§ What the task asks: Whatever follows the line containing "(373, 208) = (575, 293): red" in the listing below should be printed exactly, along with that line itself.

§ Given data:
┏━━

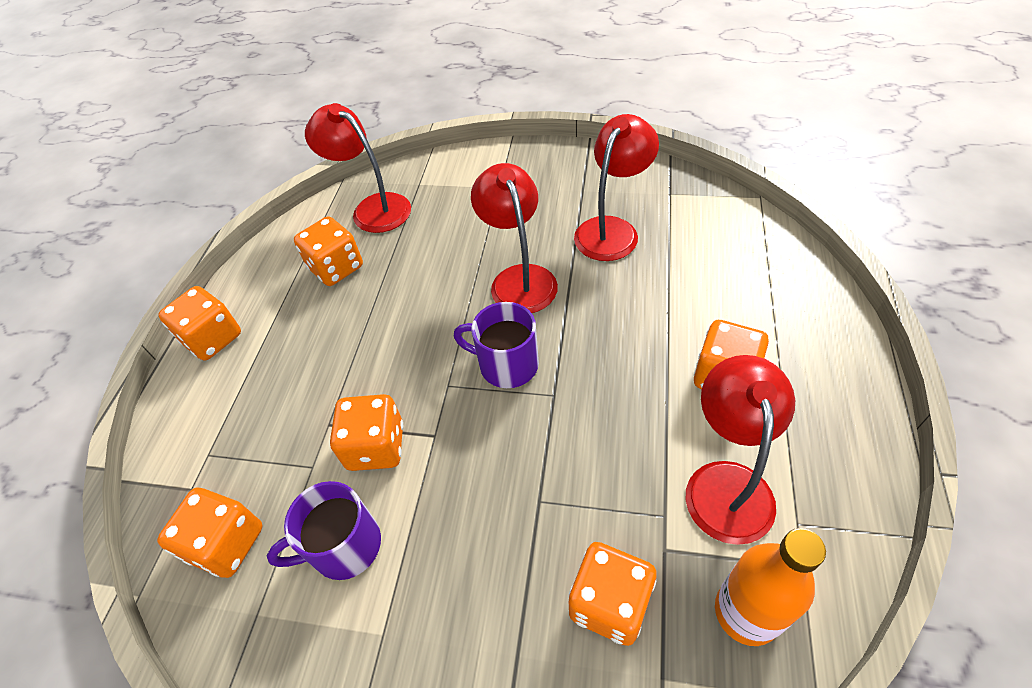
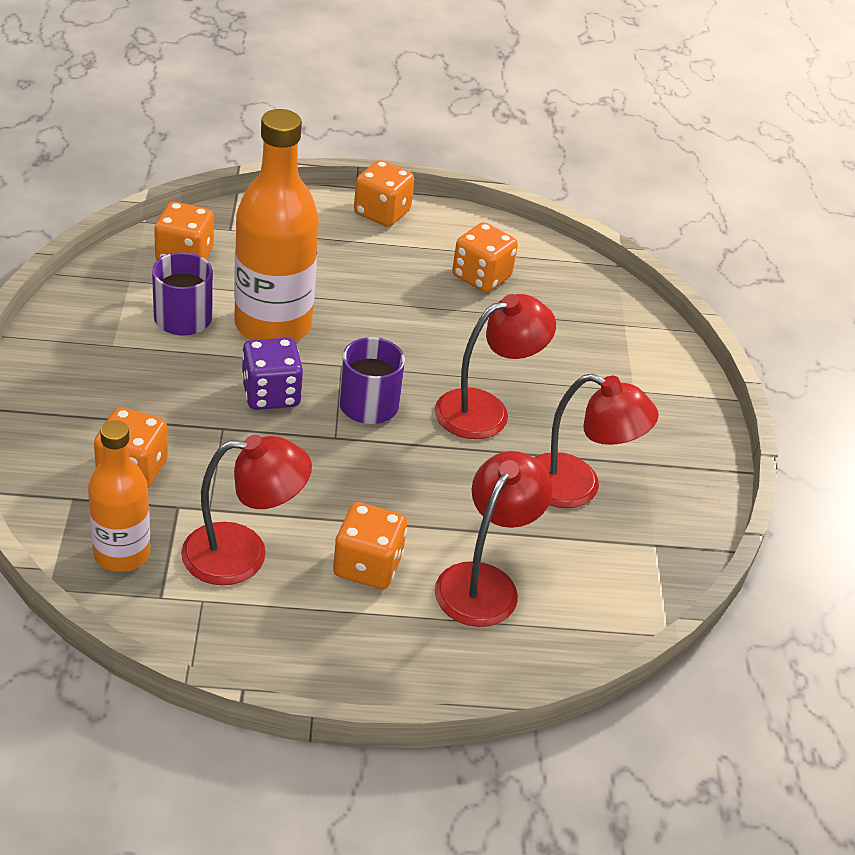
camera: 70 degrees right, 10 degrees down
(373, 208) = (575, 293): red lamp -> red lamp (484, 582)
(376, 446) = (273, 325): orange dice -> orange bottle
(488, 451) = (271, 394): none -> purple dice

┗━━

§ Task output:
(373, 208) = (575, 293): red lamp -> red lamp (484, 582)
(376, 446) = (273, 325): orange dice -> orange bottle
(488, 451) = (271, 394): none -> purple dice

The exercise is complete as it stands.